ABOUT THIS EXERCISE: Within the entries below, every line containing "none" is to be copied.

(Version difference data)
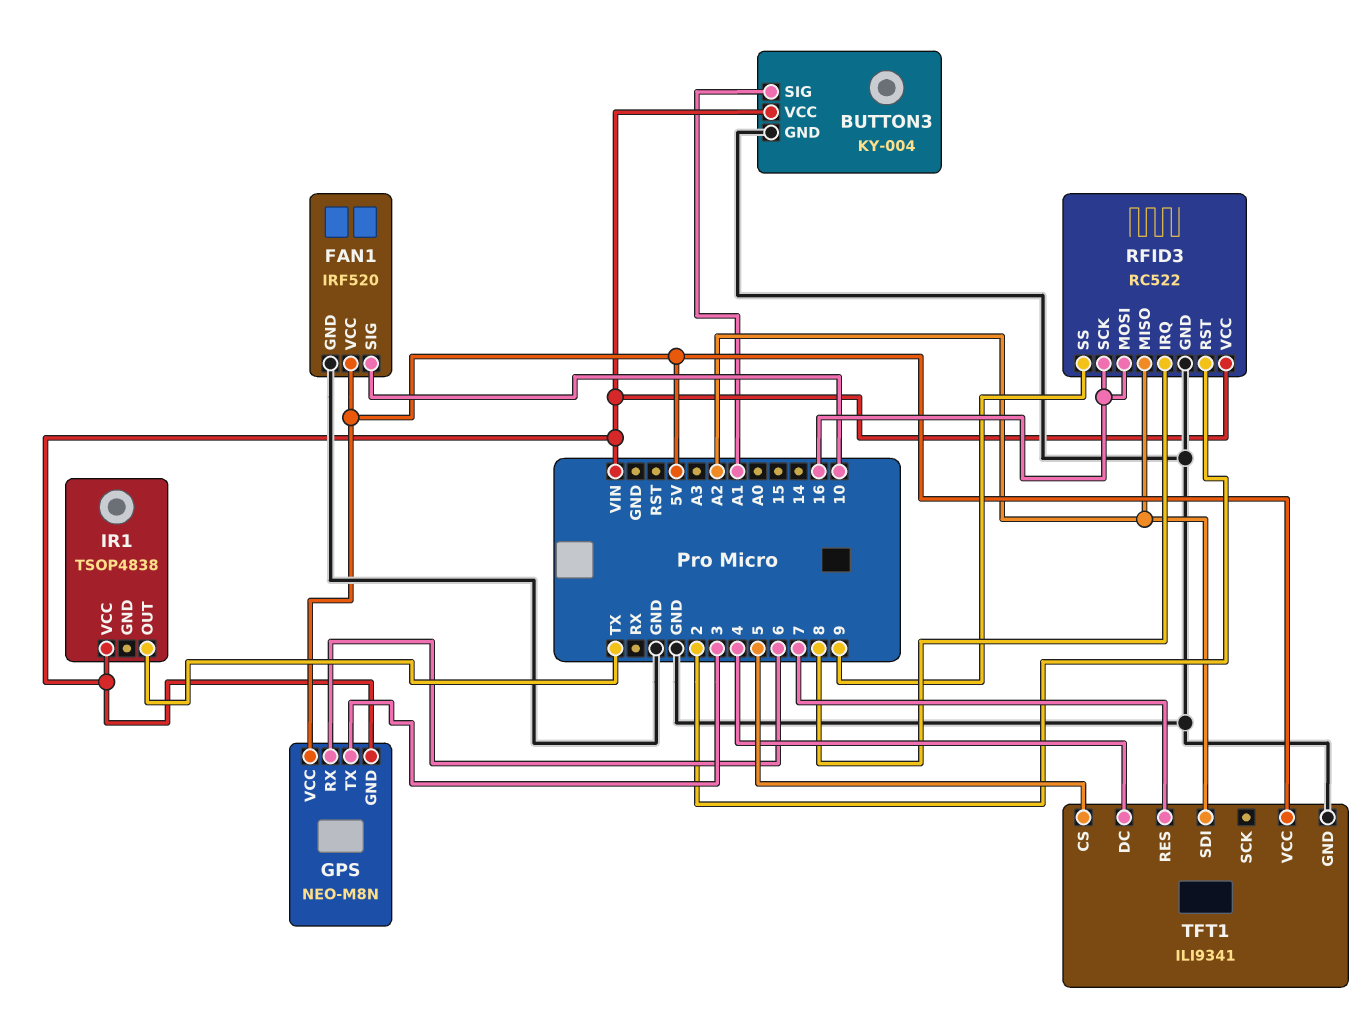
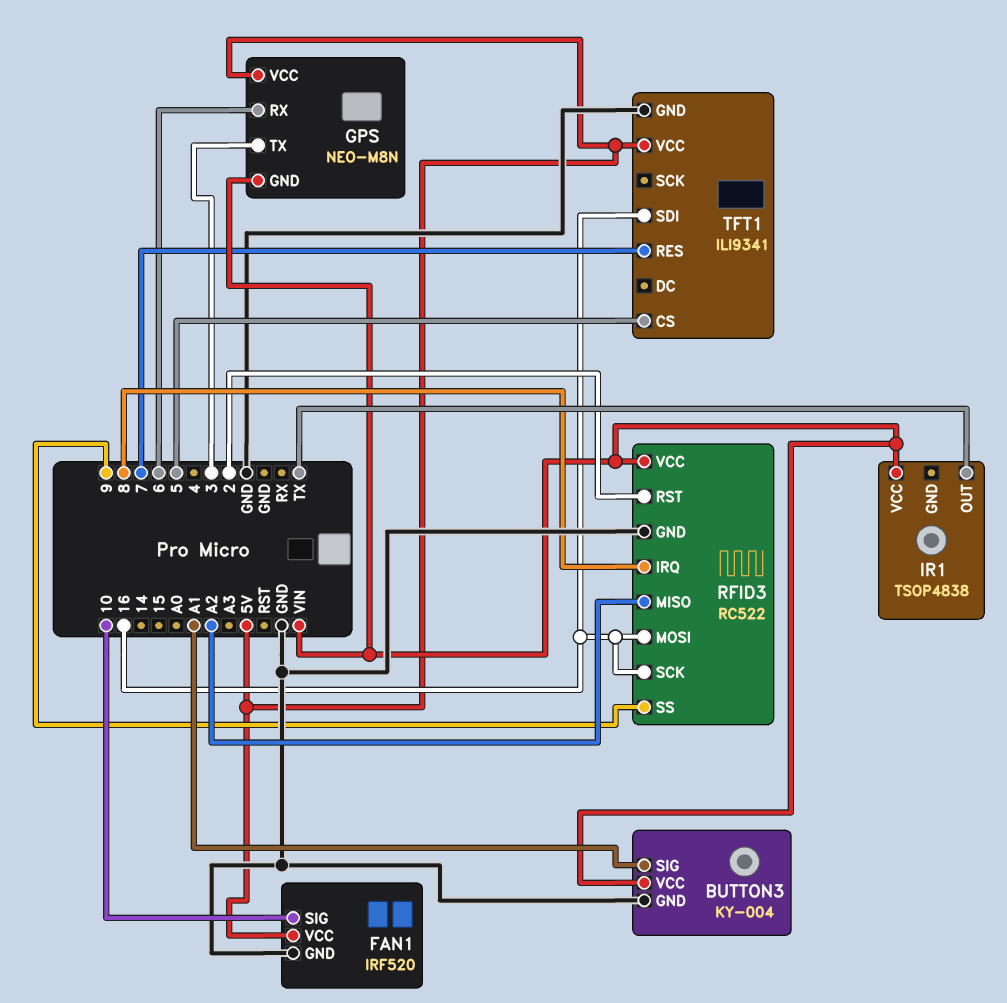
TFT1 pin DC: 4 -> none
TFT1 pin SDI: A2 -> 16

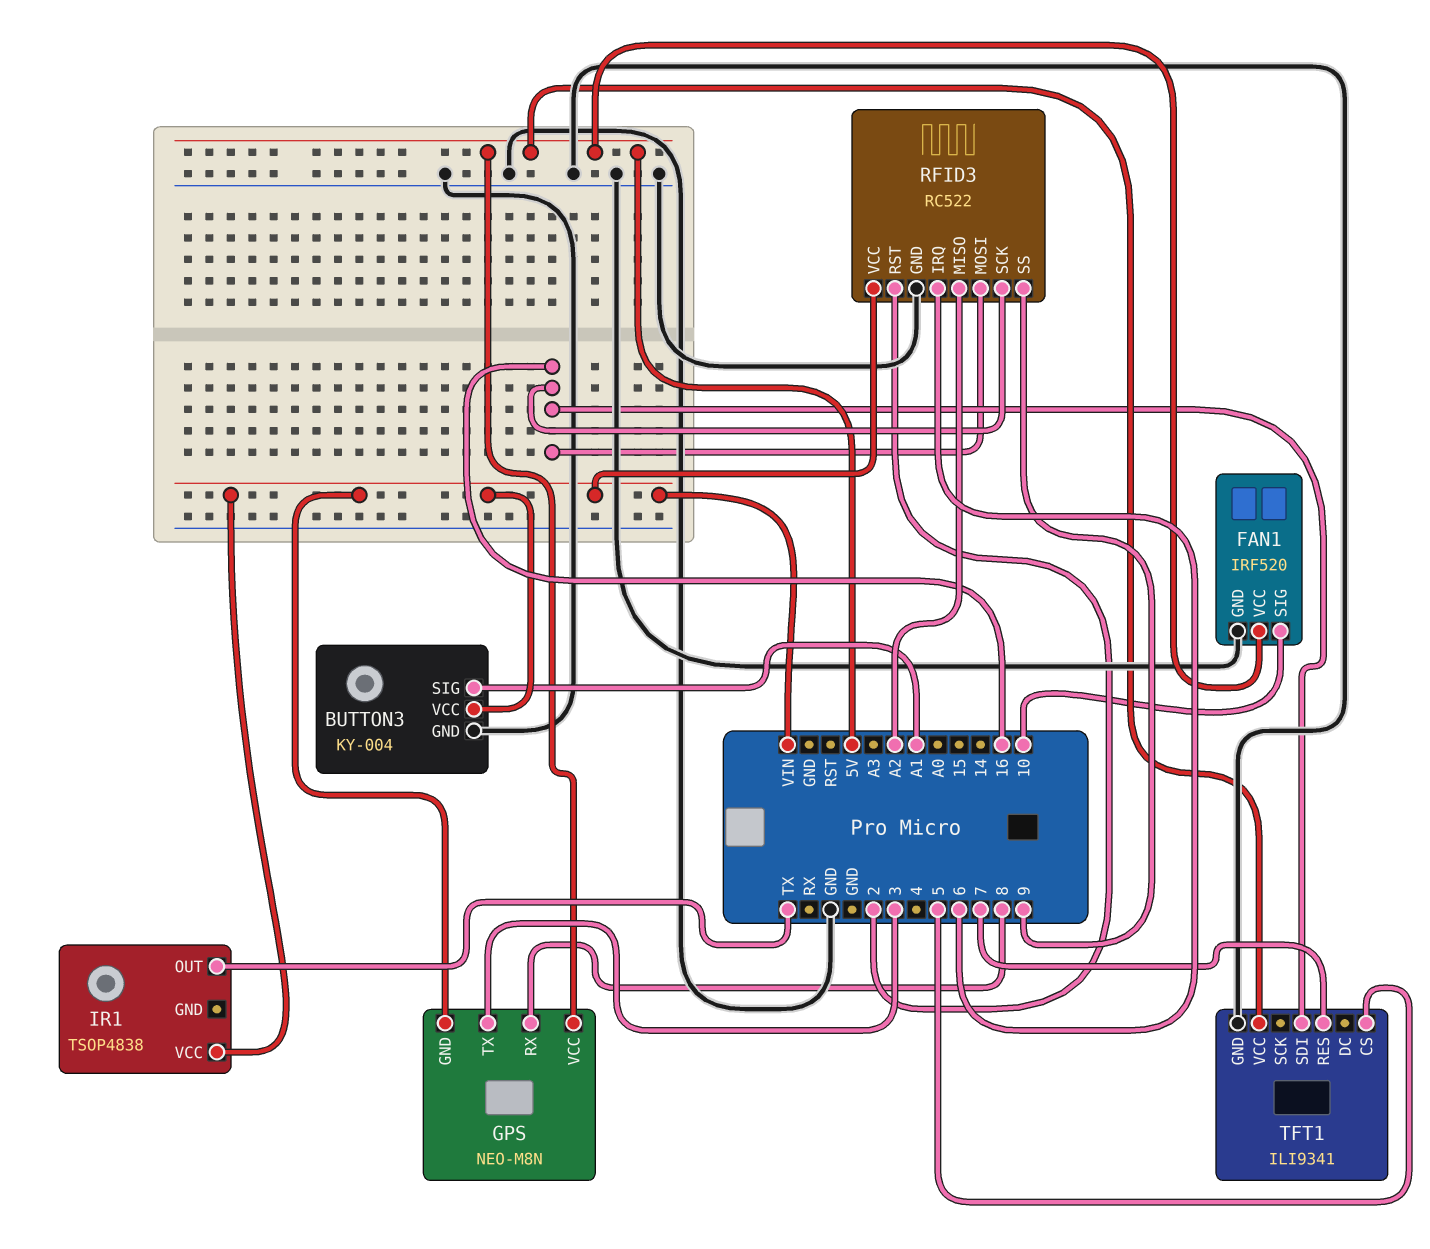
GPS pin RX: 6 -> 8
RFID3 pin IRQ: 8 -> 6

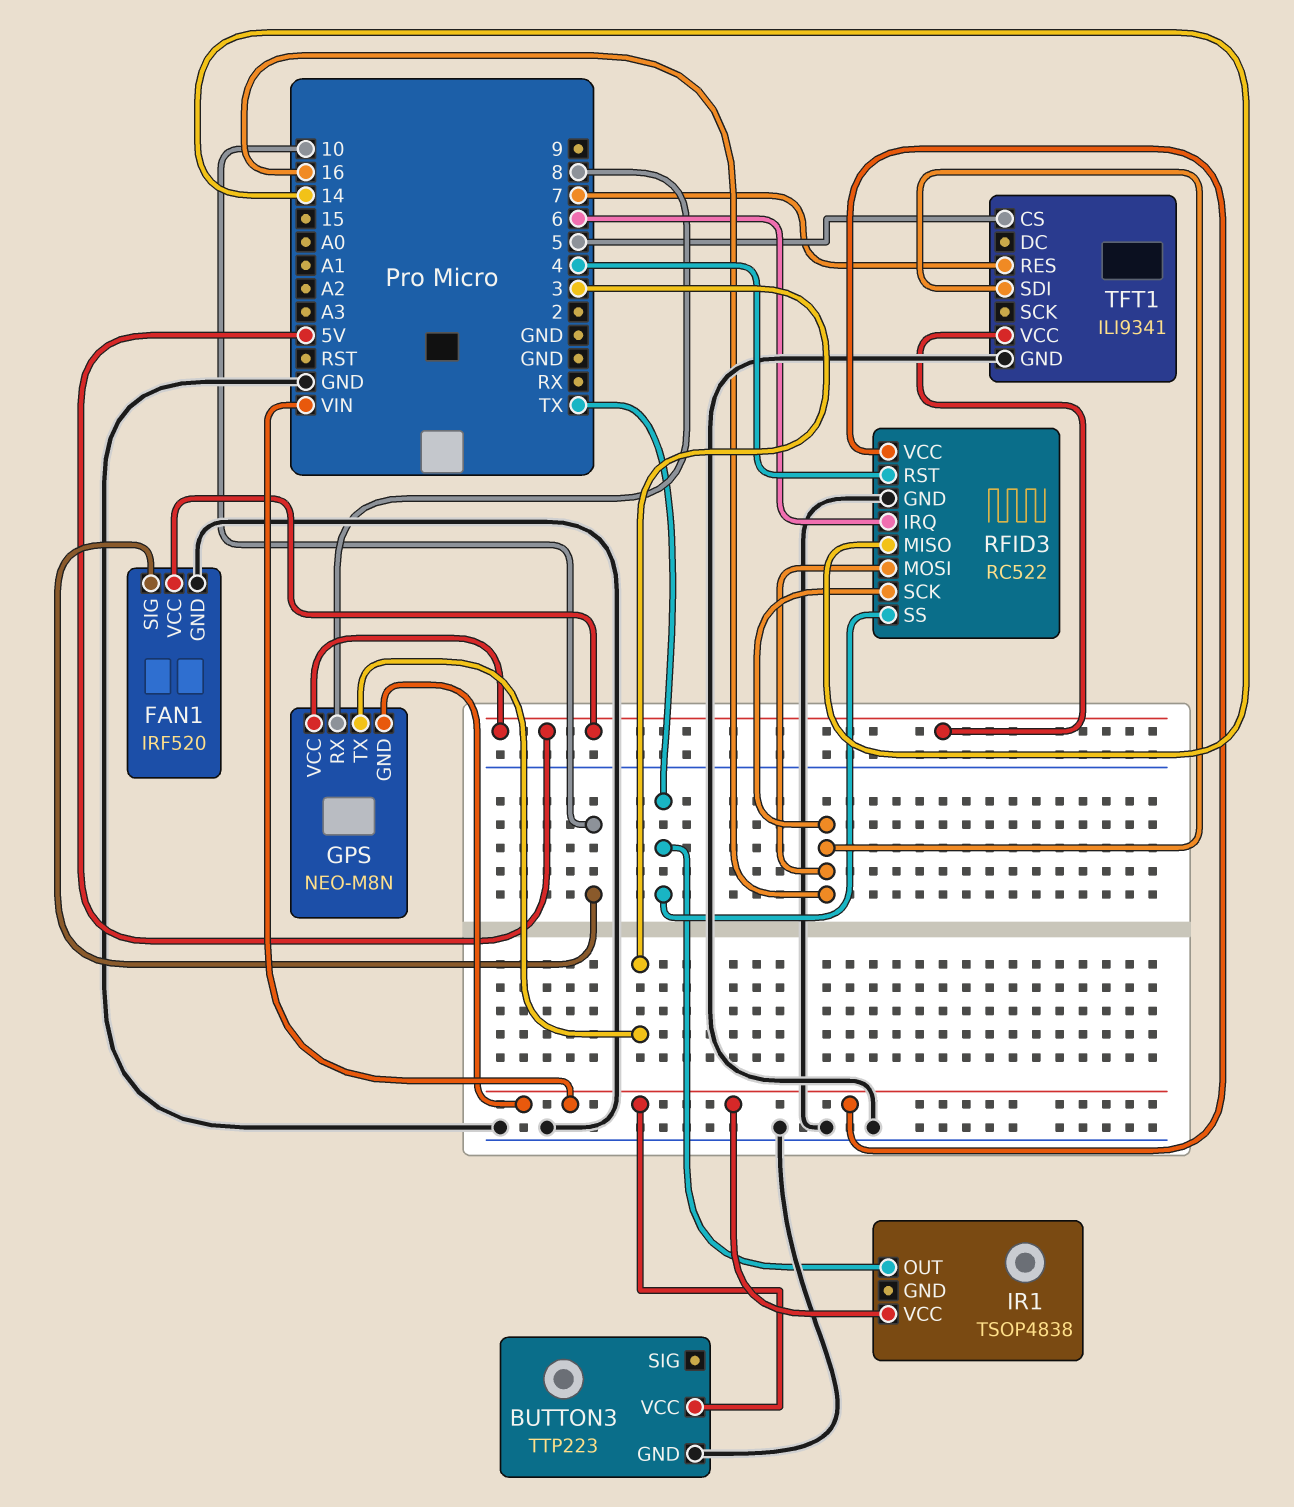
BUTTON3: KY-004 -> TTP223
BUTTON3 pin SIG: A1 -> none
RFID3 pin MISO: A2 -> 14
RFID3 pin RST: 2 -> 4
RFID3 pin SS: 9 -> TX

SOLUTION FOR THIS PROBLEM:
TFT1 pin DC: 4 -> none
BUTTON3 pin SIG: A1 -> none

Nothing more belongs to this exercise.